(Source information)
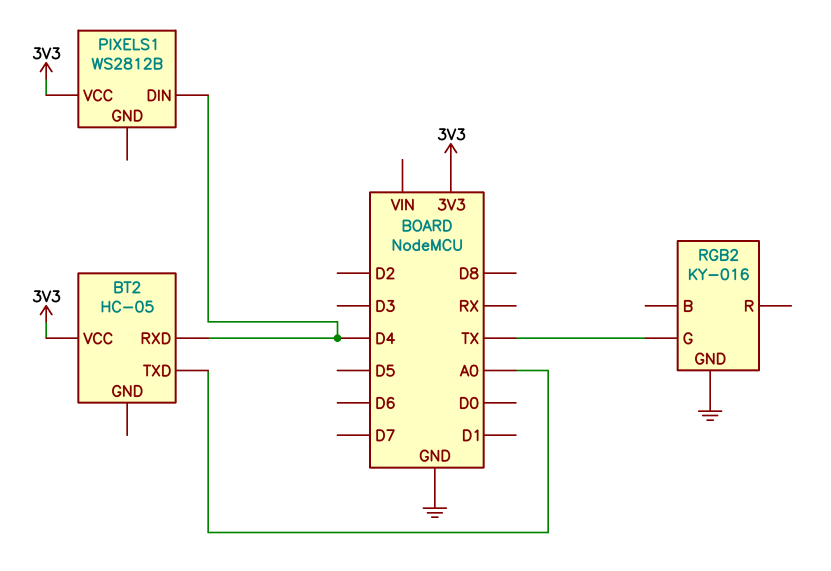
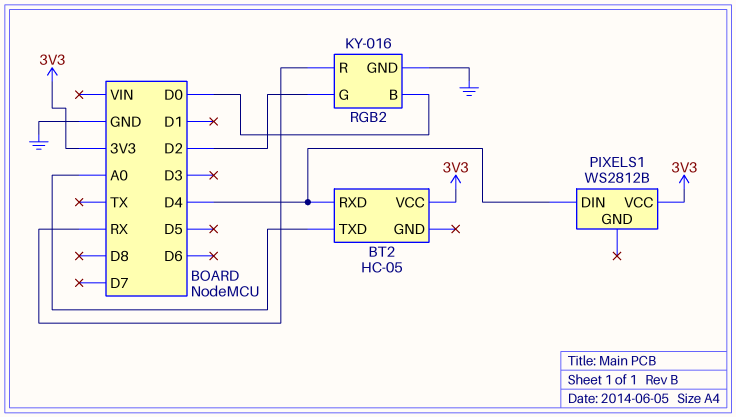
RGB2 pin B: none -> D0
RGB2 pin G: TX -> D2
RGB2 pin R: none -> RX

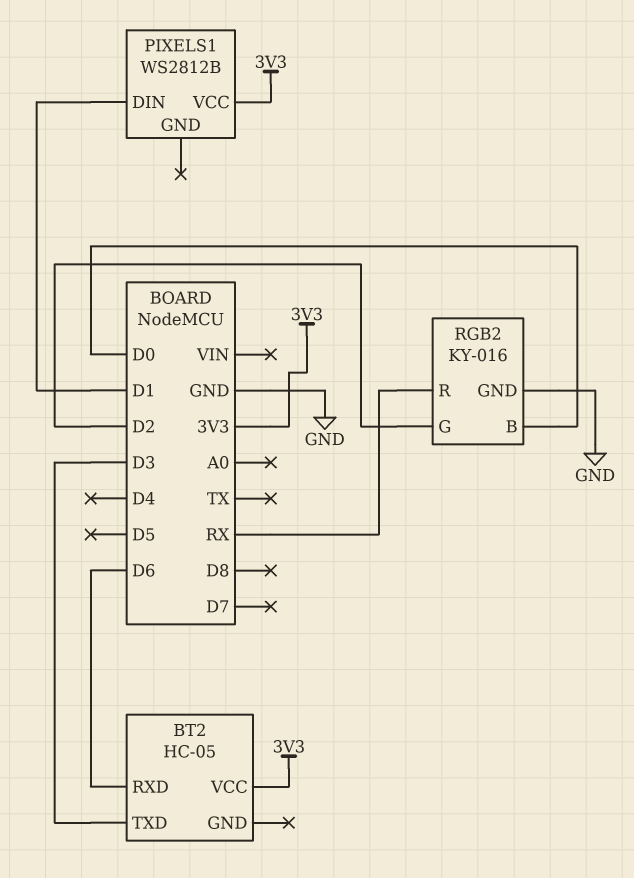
BT2 pin RXD: D4 -> D6
BT2 pin TXD: A0 -> D3
PIXELS1 pin DIN: D4 -> D1

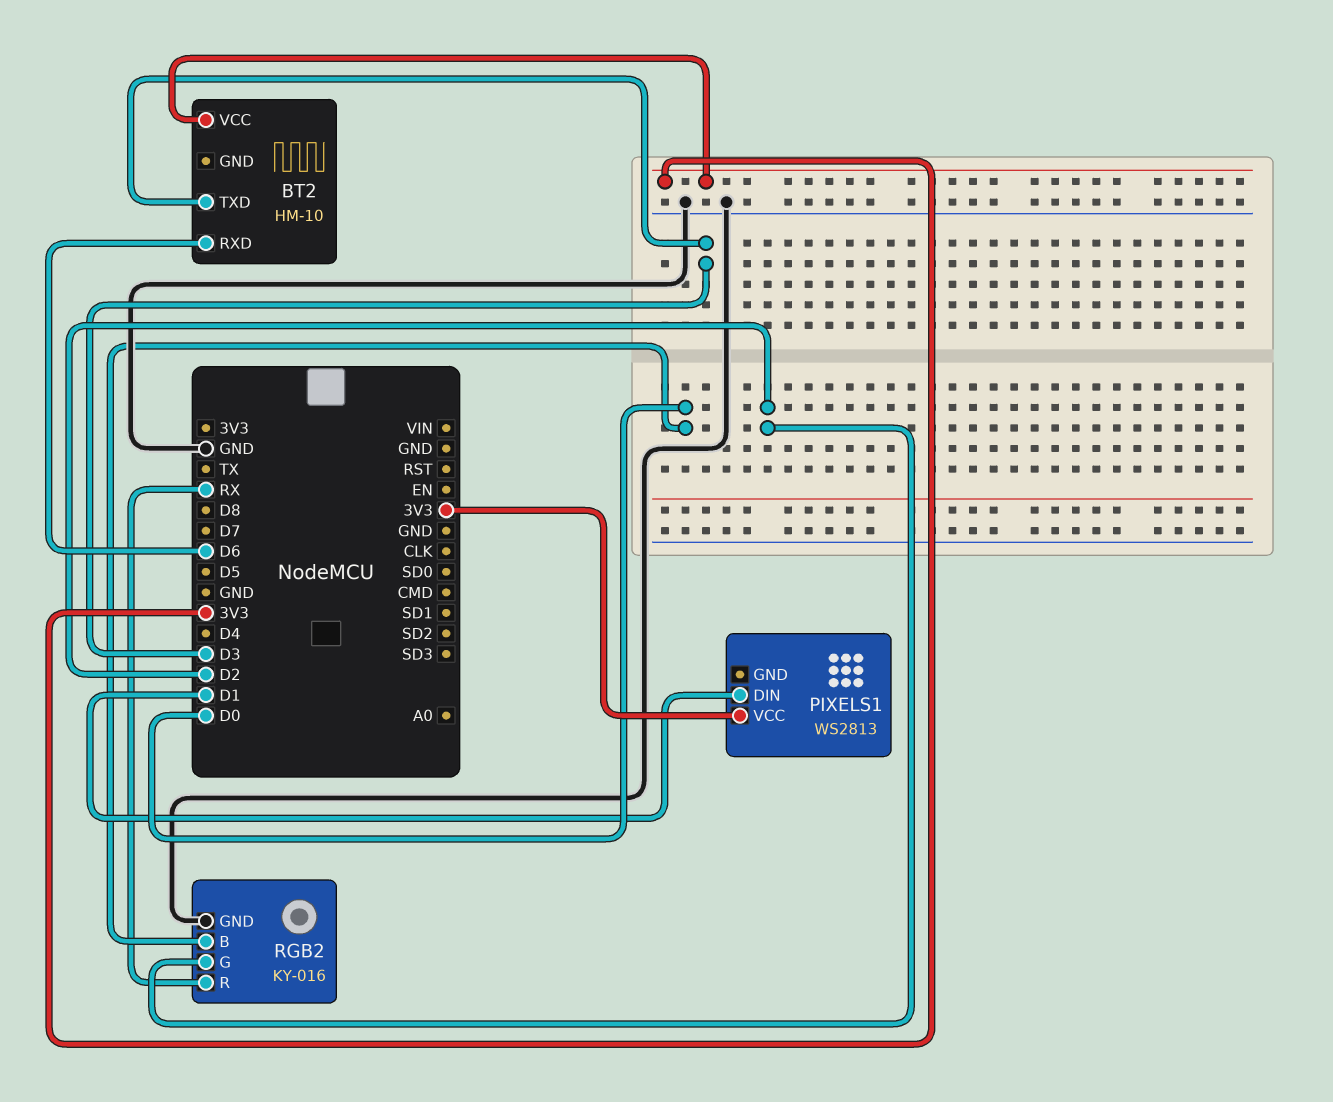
BT2: HC-05 -> HM-10
PIXELS1: WS2812B -> WS2813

(Task description) A faithful copy of the data above is wanted, with every image left out.

(Answer to the exercise)
RGB2 pin B: none -> D0
RGB2 pin G: TX -> D2
RGB2 pin R: none -> RX

BT2 pin RXD: D4 -> D6
BT2 pin TXD: A0 -> D3
PIXELS1 pin DIN: D4 -> D1

BT2: HC-05 -> HM-10
PIXELS1: WS2812B -> WS2813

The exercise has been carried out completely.